Exercise description: The records should be repeated word for word, pictures excluded.
┌─ Data shown
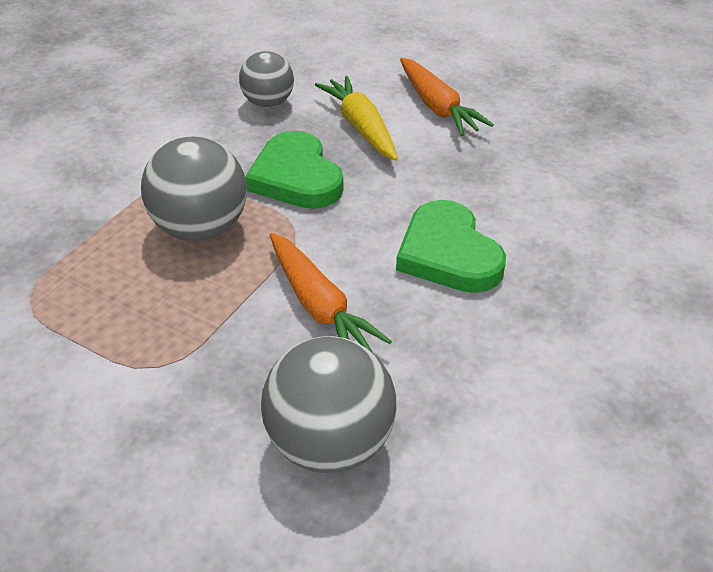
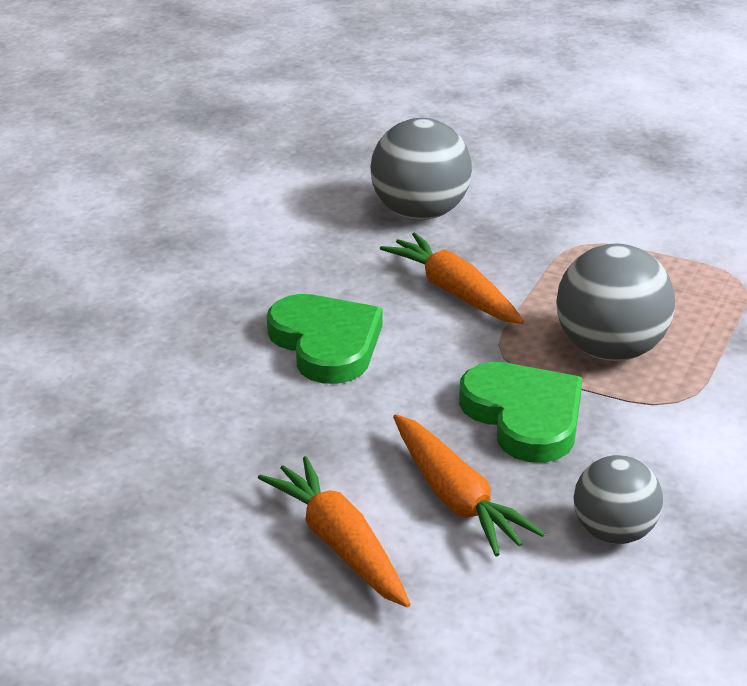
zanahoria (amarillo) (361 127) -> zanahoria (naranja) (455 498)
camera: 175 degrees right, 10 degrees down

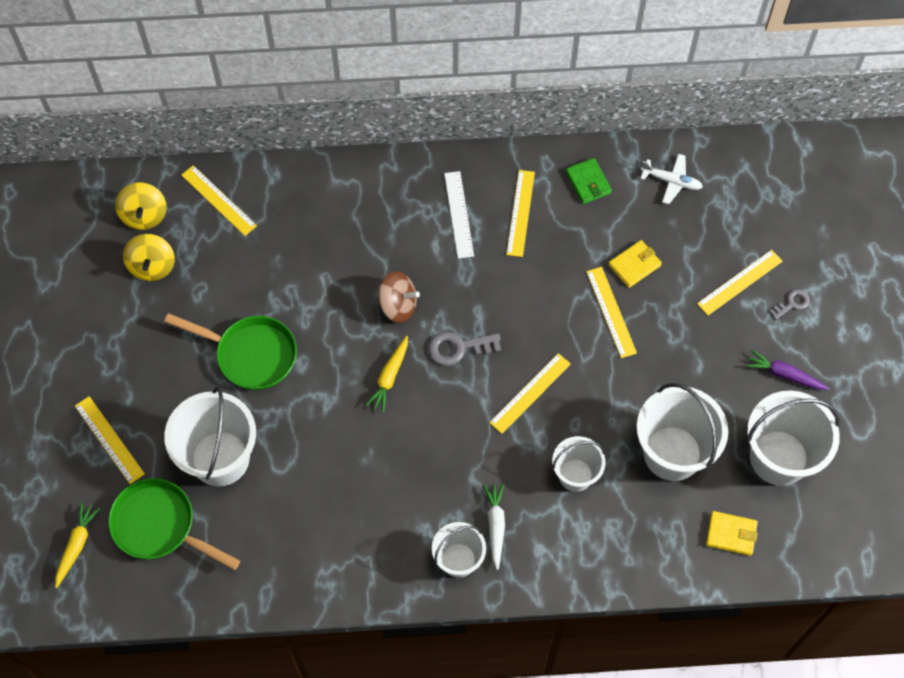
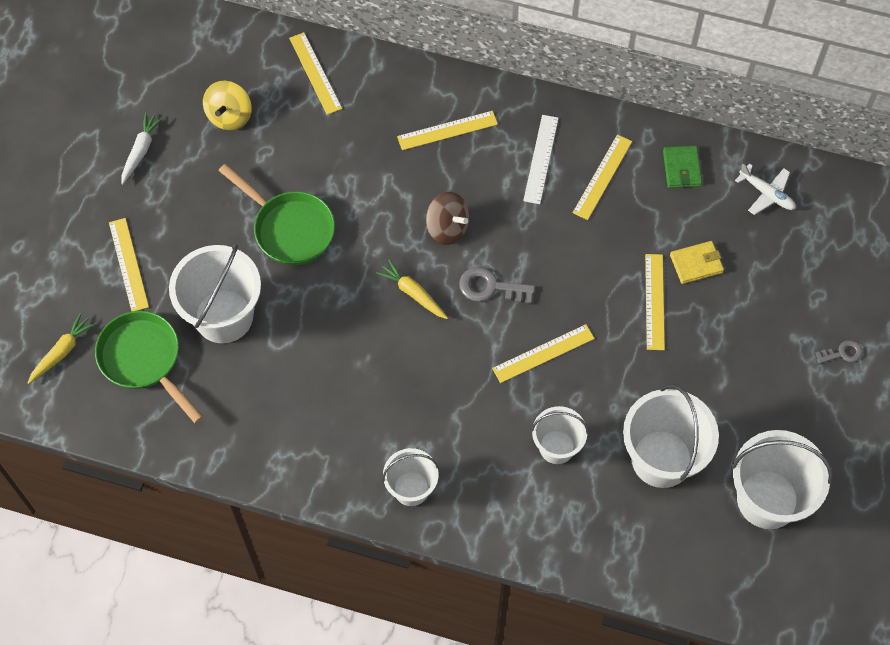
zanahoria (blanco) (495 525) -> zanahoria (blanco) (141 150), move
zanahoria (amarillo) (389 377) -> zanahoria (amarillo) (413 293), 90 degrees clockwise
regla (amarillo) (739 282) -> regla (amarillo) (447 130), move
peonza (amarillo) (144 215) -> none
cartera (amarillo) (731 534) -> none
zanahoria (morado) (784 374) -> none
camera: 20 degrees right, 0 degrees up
└─
Response area:
zanahoria (amarillo) (361 127) -> zanahoria (naranja) (455 498)
camera: 175 degrees right, 10 degrees down

zanahoria (blanco) (495 525) -> zanahoria (blanco) (141 150), move
zanahoria (amarillo) (389 377) -> zanahoria (amarillo) (413 293), 90 degrees clockwise
regla (amarillo) (739 282) -> regla (amarillo) (447 130), move
peonza (amarillo) (144 215) -> none
cartera (amarillo) (731 534) -> none
zanahoria (morado) (784 374) -> none
camera: 20 degrees right, 0 degrees up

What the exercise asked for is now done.